Before-and-after object lists:
────────
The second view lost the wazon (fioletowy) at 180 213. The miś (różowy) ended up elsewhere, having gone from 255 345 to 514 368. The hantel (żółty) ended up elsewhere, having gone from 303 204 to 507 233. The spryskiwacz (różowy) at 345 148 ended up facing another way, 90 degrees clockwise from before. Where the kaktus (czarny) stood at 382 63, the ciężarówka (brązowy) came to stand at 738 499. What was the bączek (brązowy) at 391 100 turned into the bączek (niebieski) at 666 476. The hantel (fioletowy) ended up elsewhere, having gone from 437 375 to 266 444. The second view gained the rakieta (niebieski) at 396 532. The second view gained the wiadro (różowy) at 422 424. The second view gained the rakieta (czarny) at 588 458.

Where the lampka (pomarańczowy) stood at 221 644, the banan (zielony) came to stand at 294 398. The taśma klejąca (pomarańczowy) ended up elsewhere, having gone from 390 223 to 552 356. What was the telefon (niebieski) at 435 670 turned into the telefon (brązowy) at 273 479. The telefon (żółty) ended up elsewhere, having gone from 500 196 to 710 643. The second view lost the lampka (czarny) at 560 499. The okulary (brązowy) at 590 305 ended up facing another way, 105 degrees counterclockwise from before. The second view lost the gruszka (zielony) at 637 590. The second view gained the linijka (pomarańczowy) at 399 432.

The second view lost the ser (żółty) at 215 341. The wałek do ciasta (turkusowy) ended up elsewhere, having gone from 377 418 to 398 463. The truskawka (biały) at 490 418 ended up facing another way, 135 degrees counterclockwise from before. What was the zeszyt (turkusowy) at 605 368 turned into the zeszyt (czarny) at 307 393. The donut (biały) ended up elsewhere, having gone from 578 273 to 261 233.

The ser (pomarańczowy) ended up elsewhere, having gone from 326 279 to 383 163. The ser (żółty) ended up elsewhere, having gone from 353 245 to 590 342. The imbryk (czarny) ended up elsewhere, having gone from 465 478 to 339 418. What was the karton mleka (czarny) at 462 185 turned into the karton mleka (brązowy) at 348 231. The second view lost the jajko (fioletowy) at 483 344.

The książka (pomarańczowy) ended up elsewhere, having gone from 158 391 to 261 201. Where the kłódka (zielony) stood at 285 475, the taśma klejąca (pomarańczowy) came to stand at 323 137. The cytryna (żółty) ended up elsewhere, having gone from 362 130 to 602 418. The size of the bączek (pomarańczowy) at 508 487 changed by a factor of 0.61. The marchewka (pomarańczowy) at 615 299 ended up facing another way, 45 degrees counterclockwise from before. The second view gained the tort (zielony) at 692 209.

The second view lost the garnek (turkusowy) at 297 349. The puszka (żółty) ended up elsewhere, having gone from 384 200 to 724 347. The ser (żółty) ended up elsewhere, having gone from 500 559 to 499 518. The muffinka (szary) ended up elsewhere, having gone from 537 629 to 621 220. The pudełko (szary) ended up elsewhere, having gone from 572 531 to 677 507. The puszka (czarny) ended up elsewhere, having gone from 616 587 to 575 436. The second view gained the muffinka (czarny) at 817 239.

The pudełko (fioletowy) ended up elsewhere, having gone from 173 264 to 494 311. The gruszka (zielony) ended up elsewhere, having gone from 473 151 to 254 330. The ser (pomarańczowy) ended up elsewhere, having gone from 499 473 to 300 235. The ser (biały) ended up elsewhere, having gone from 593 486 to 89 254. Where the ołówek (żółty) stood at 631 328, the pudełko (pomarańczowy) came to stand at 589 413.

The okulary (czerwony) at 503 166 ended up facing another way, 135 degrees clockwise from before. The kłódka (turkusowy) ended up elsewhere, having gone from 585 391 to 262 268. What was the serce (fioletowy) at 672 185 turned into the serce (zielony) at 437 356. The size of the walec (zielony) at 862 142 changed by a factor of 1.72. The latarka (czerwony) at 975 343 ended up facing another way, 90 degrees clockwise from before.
────────
• _Instructions to follow_:
Each record above must be given again exactly as written.

• _Solution to this exercise_:
The second view lost the wazon (fioletowy) at 180 213. The miś (różowy) ended up elsewhere, having gone from 255 345 to 514 368. The hantel (żółty) ended up elsewhere, having gone from 303 204 to 507 233. The spryskiwacz (różowy) at 345 148 ended up facing another way, 90 degrees clockwise from before. Where the kaktus (czarny) stood at 382 63, the ciężarówka (brązowy) came to stand at 738 499. What was the bączek (brązowy) at 391 100 turned into the bączek (niebieski) at 666 476. The hantel (fioletowy) ended up elsewhere, having gone from 437 375 to 266 444. The second view gained the rakieta (niebieski) at 396 532. The second view gained the wiadro (różowy) at 422 424. The second view gained the rakieta (czarny) at 588 458.

Where the lampka (pomarańczowy) stood at 221 644, the banan (zielony) came to stand at 294 398. The taśma klejąca (pomarańczowy) ended up elsewhere, having gone from 390 223 to 552 356. What was the telefon (niebieski) at 435 670 turned into the telefon (brązowy) at 273 479. The telefon (żółty) ended up elsewhere, having gone from 500 196 to 710 643. The second view lost the lampka (czarny) at 560 499. The okulary (brązowy) at 590 305 ended up facing another way, 105 degrees counterclockwise from before. The second view lost the gruszka (zielony) at 637 590. The second view gained the linijka (pomarańczowy) at 399 432.

The second view lost the ser (żółty) at 215 341. The wałek do ciasta (turkusowy) ended up elsewhere, having gone from 377 418 to 398 463. The truskawka (biały) at 490 418 ended up facing another way, 135 degrees counterclockwise from before. What was the zeszyt (turkusowy) at 605 368 turned into the zeszyt (czarny) at 307 393. The donut (biały) ended up elsewhere, having gone from 578 273 to 261 233.

The ser (pomarańczowy) ended up elsewhere, having gone from 326 279 to 383 163. The ser (żółty) ended up elsewhere, having gone from 353 245 to 590 342. The imbryk (czarny) ended up elsewhere, having gone from 465 478 to 339 418. What was the karton mleka (czarny) at 462 185 turned into the karton mleka (brązowy) at 348 231. The second view lost the jajko (fioletowy) at 483 344.

The książka (pomarańczowy) ended up elsewhere, having gone from 158 391 to 261 201. Where the kłódka (zielony) stood at 285 475, the taśma klejąca (pomarańczowy) came to stand at 323 137. The cytryna (żółty) ended up elsewhere, having gone from 362 130 to 602 418. The size of the bączek (pomarańczowy) at 508 487 changed by a factor of 0.61. The marchewka (pomarańczowy) at 615 299 ended up facing another way, 45 degrees counterclockwise from before. The second view gained the tort (zielony) at 692 209.

The second view lost the garnek (turkusowy) at 297 349. The puszka (żółty) ended up elsewhere, having gone from 384 200 to 724 347. The ser (żółty) ended up elsewhere, having gone from 500 559 to 499 518. The muffinka (szary) ended up elsewhere, having gone from 537 629 to 621 220. The pudełko (szary) ended up elsewhere, having gone from 572 531 to 677 507. The puszka (czarny) ended up elsewhere, having gone from 616 587 to 575 436. The second view gained the muffinka (czarny) at 817 239.

The pudełko (fioletowy) ended up elsewhere, having gone from 173 264 to 494 311. The gruszka (zielony) ended up elsewhere, having gone from 473 151 to 254 330. The ser (pomarańczowy) ended up elsewhere, having gone from 499 473 to 300 235. The ser (biały) ended up elsewhere, having gone from 593 486 to 89 254. Where the ołówek (żółty) stood at 631 328, the pudełko (pomarańczowy) came to stand at 589 413.

The okulary (czerwony) at 503 166 ended up facing another way, 135 degrees clockwise from before. The kłódka (turkusowy) ended up elsewhere, having gone from 585 391 to 262 268. What was the serce (fioletowy) at 672 185 turned into the serce (zielony) at 437 356. The size of the walec (zielony) at 862 142 changed by a factor of 1.72. The latarka (czerwony) at 975 343 ended up facing another way, 90 degrees clockwise from before.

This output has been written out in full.